[Records from a dataset]
————————
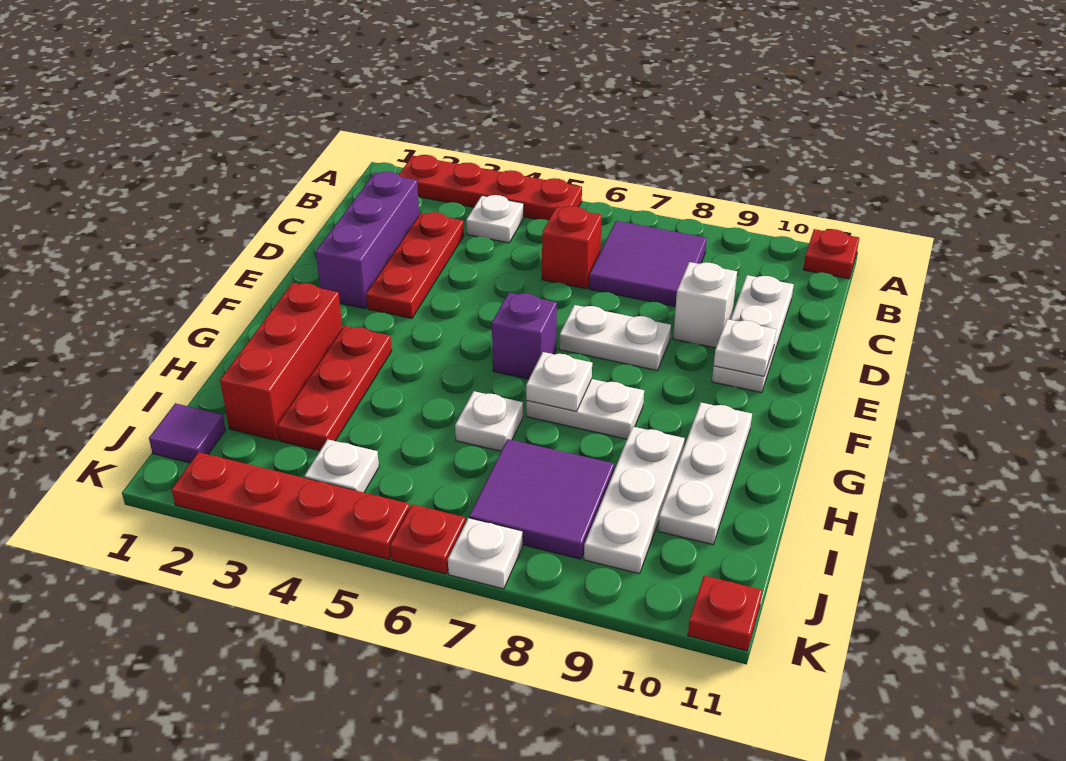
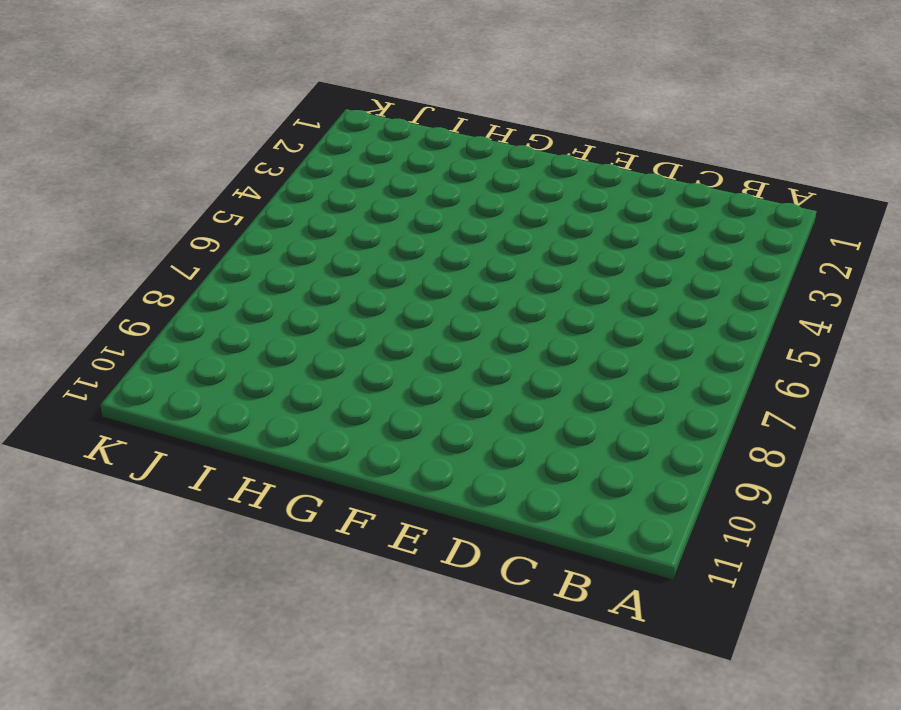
none -> red plate A2:A5 level 1
none -> red plate A11 level 1
none -> white plate B4 level 1

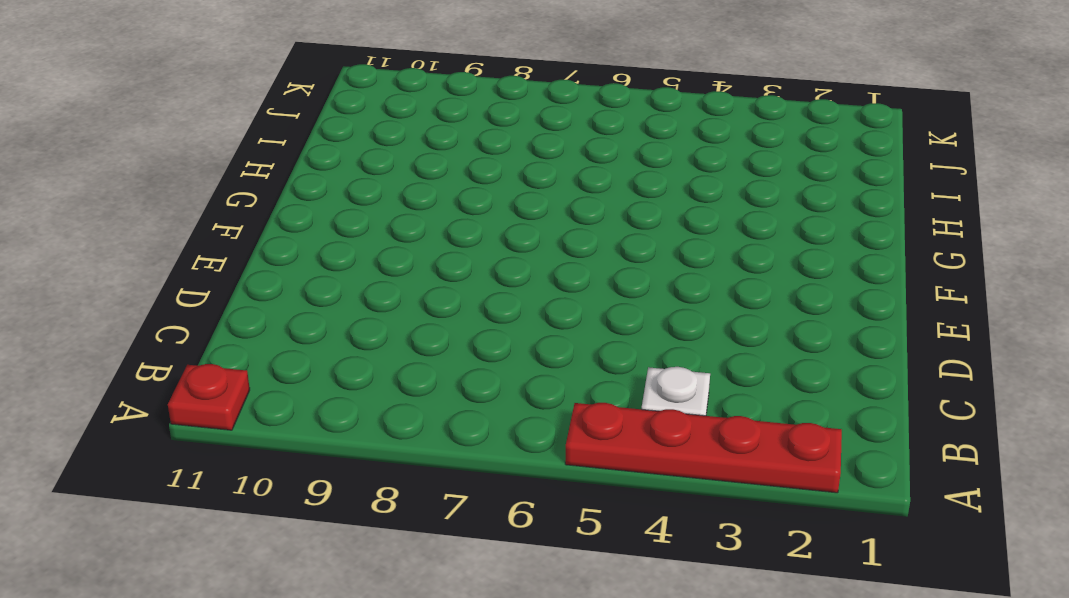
none -> purple tile B7:C8 level 1
none -> purple brick C2:E2 level 1
none -> red plate C3:E3 level 1

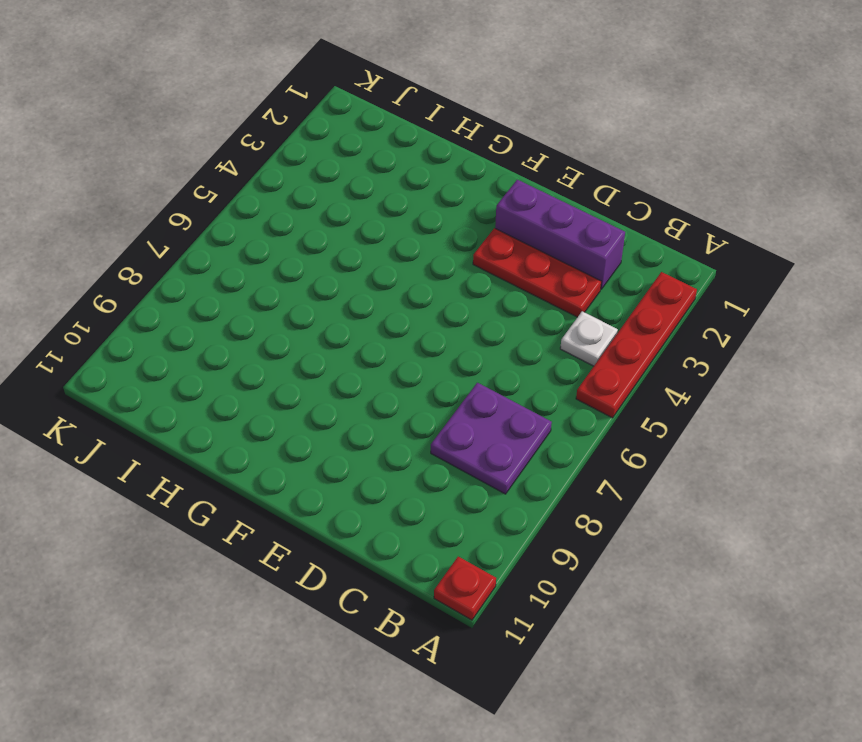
purple plate B7:C8 level 1 -> purple tile B7:C8 level 1
none -> red brick C6 level 1
none -> white plate C10:E10 level 1
none -> white brick D9 level 1

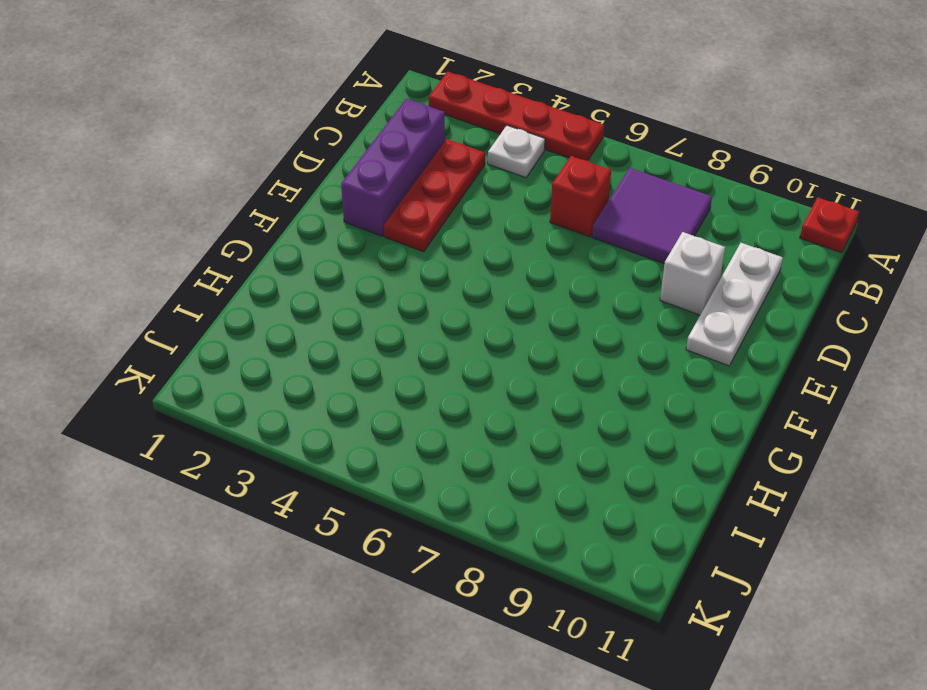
none -> white plate E7:E8 level 1
none -> purple brick F6 level 1
none -> red brick G2:I2 level 1

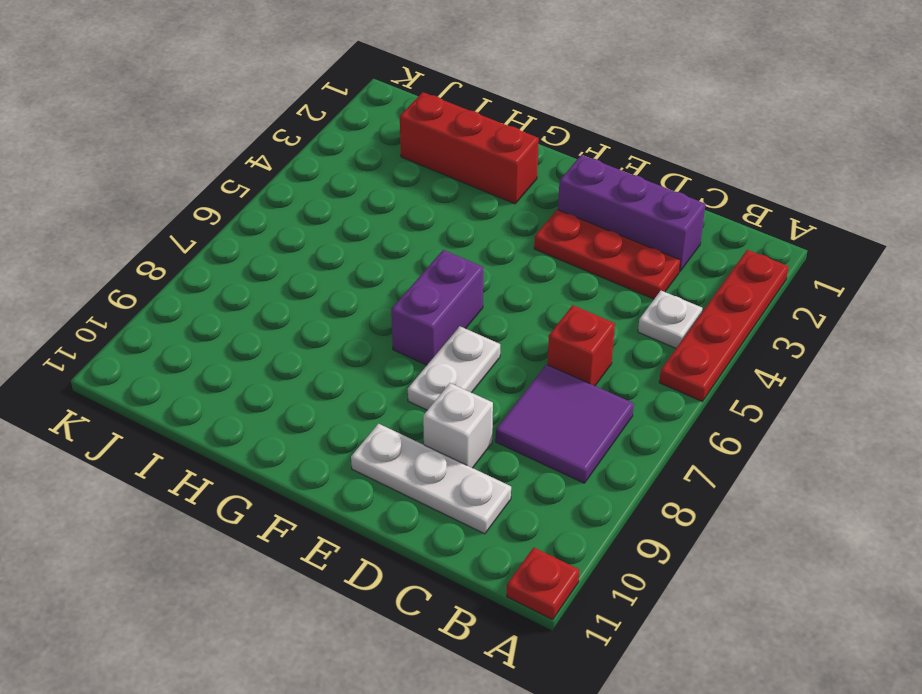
purple brick F6:F7 level 1 -> purple brick F6 level 1
none -> red plate G3:I3 level 1
none -> white plate G7:G8 level 1
none -> white plate G10:I10 level 1

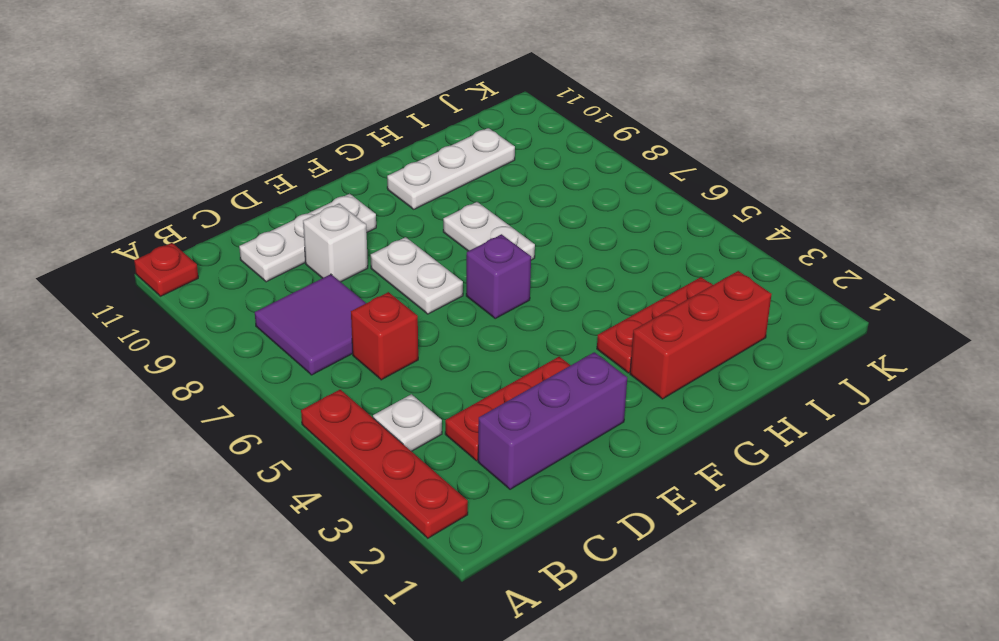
none -> white plate H6 level 1
none -> white plate H9:J9 level 1
none -> purple tile I7:J8 level 1

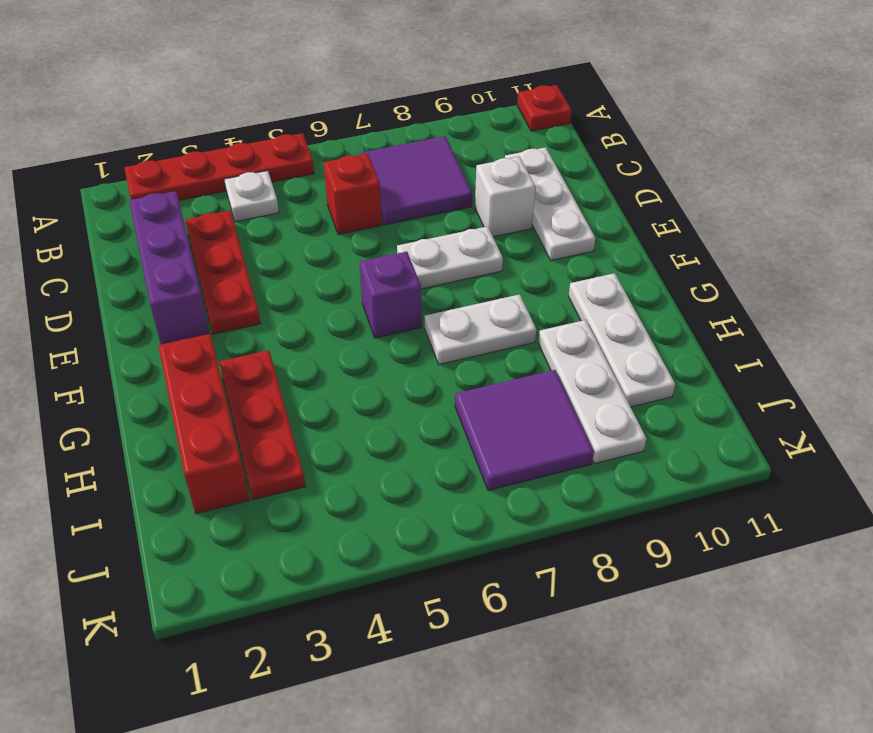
none -> white plate H6 level 1
none -> purple tile J1 level 1
none -> white plate J4 level 1

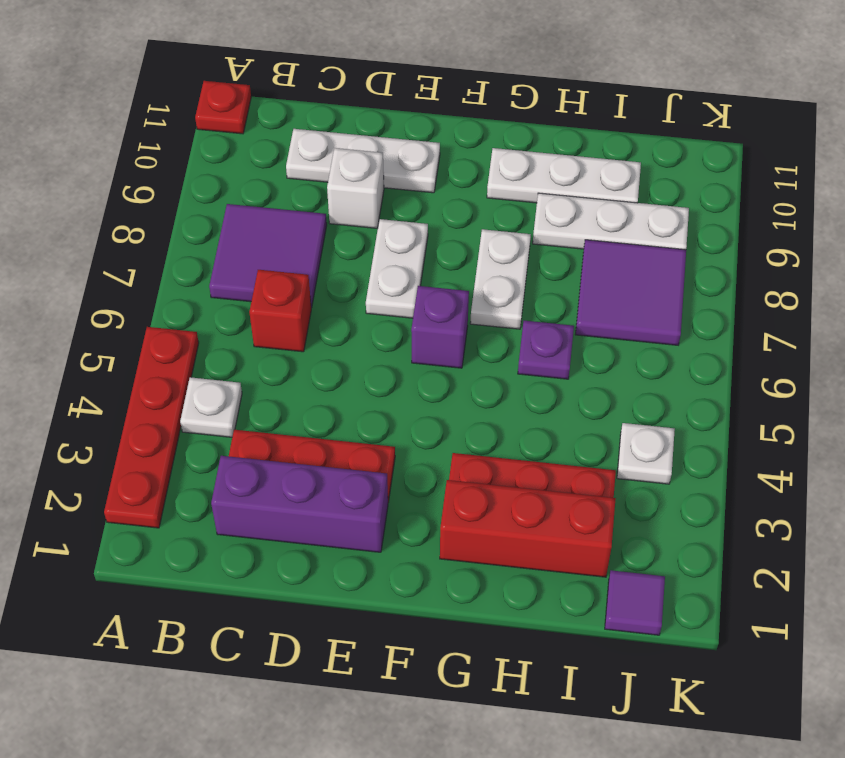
purple plate H6 level 1 -> white plate H6 level 1
none -> red plate K2:K5 level 1
none -> red plate K6 level 1
none -> white plate K7 level 1

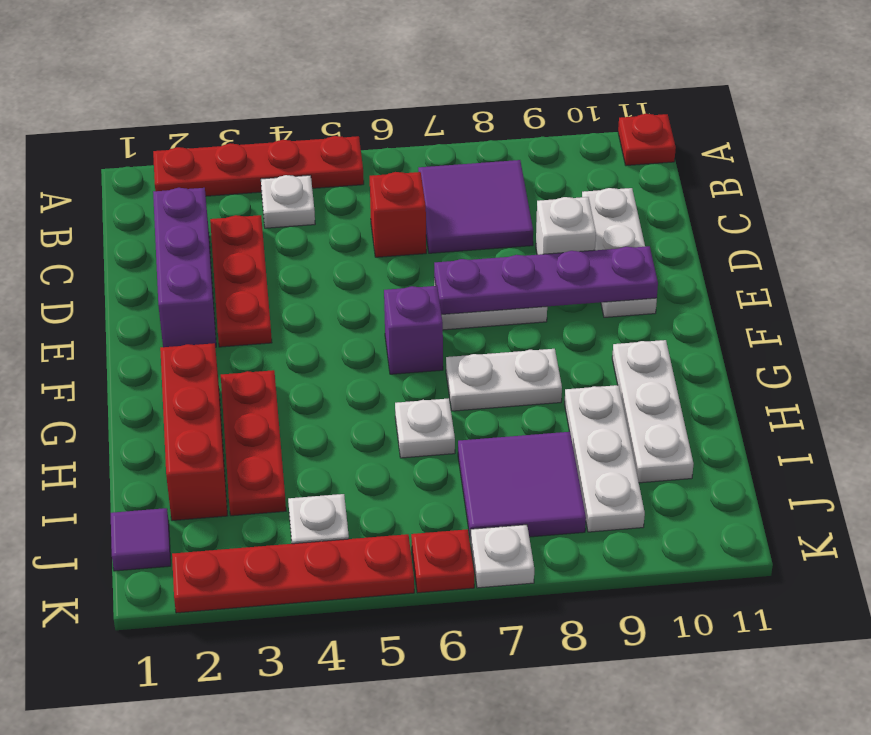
purple plate E7:E10 level 2 -> white plate E10 level 2
none -> red plate K11 level 1
none -> white plate G7 level 2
————————
REQUIRED ACTION:
Your task is to reproduce the entries above word for word, from the first line through the line with "none -> white plate C10:E10 level 1", and please leave out any pictures.

COMPLETED EXERCISE:
none -> red plate A2:A5 level 1
none -> red plate A11 level 1
none -> white plate B4 level 1

none -> purple tile B7:C8 level 1
none -> purple brick C2:E2 level 1
none -> red plate C3:E3 level 1

purple plate B7:C8 level 1 -> purple tile B7:C8 level 1
none -> red brick C6 level 1
none -> white plate C10:E10 level 1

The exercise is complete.